** Opening Extracted records block **

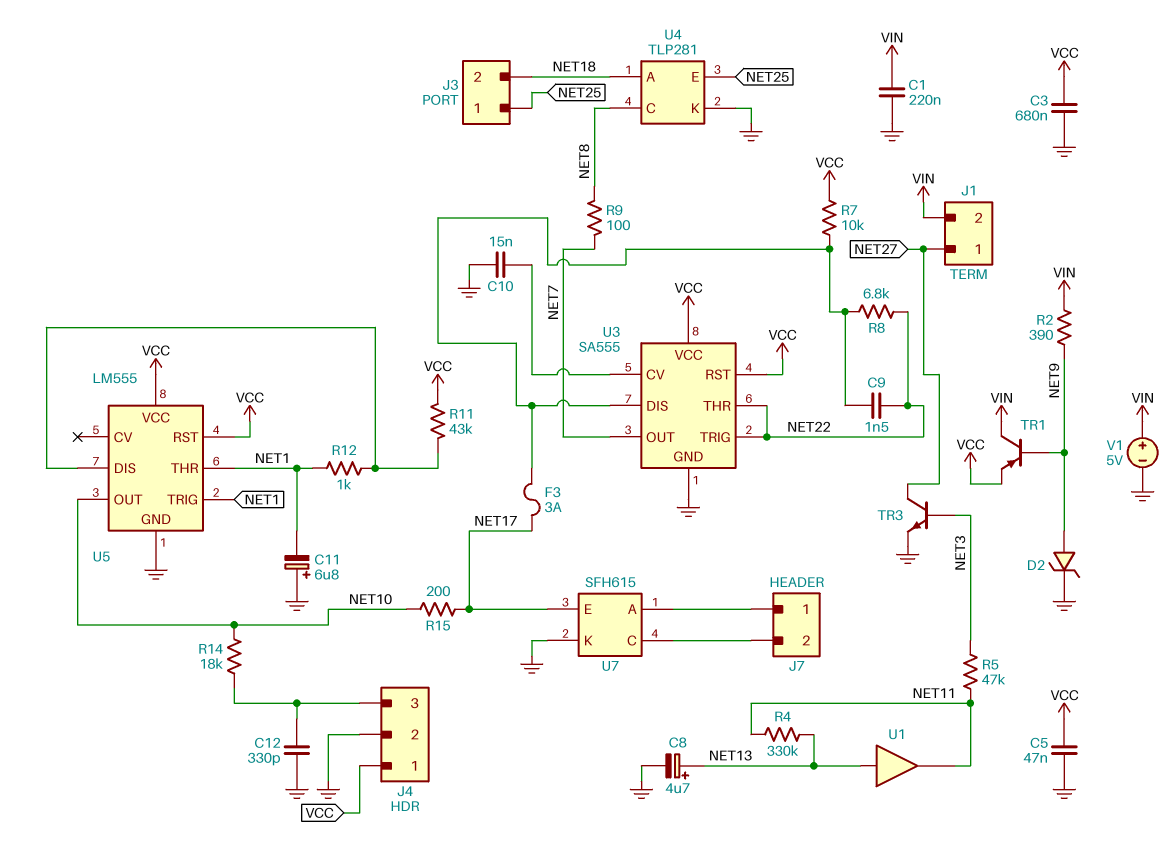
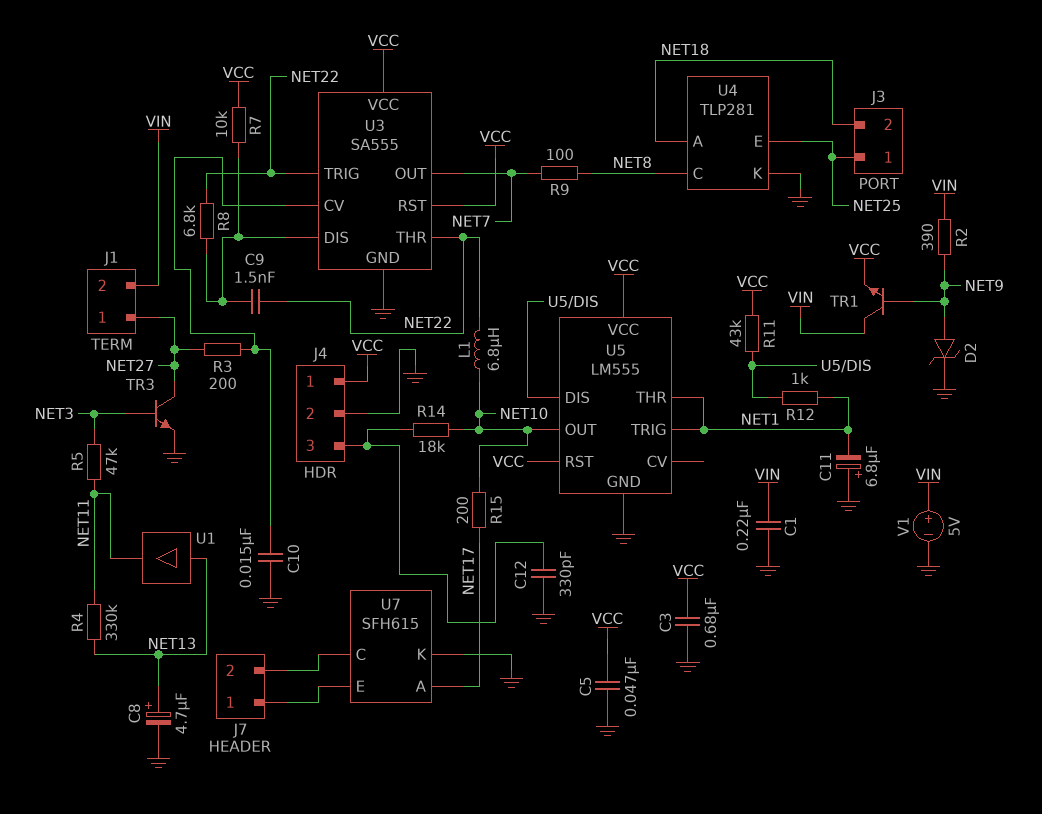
F3: 3A (NET17, U3/DIS) -> none
L1: none -> 6.8uH (NET10, NET22)
R3: none -> 200 (NET27, U3/CV)
TR1: PNP (B NET9, C VIN, E VCC) -> NPN (B NET9, C VIN, E VCC)
U7 pin A: J7/1 -> NET17
U7 pin E: NET17 -> J7/1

** Closing Extracted records block **

Exactness is what counts here: copy each entry as given and omit its pictures.

Task result:
F3: 3A (NET17, U3/DIS) -> none
L1: none -> 6.8uH (NET10, NET22)
R3: none -> 200 (NET27, U3/CV)
TR1: PNP (B NET9, C VIN, E VCC) -> NPN (B NET9, C VIN, E VCC)
U7 pin A: J7/1 -> NET17
U7 pin E: NET17 -> J7/1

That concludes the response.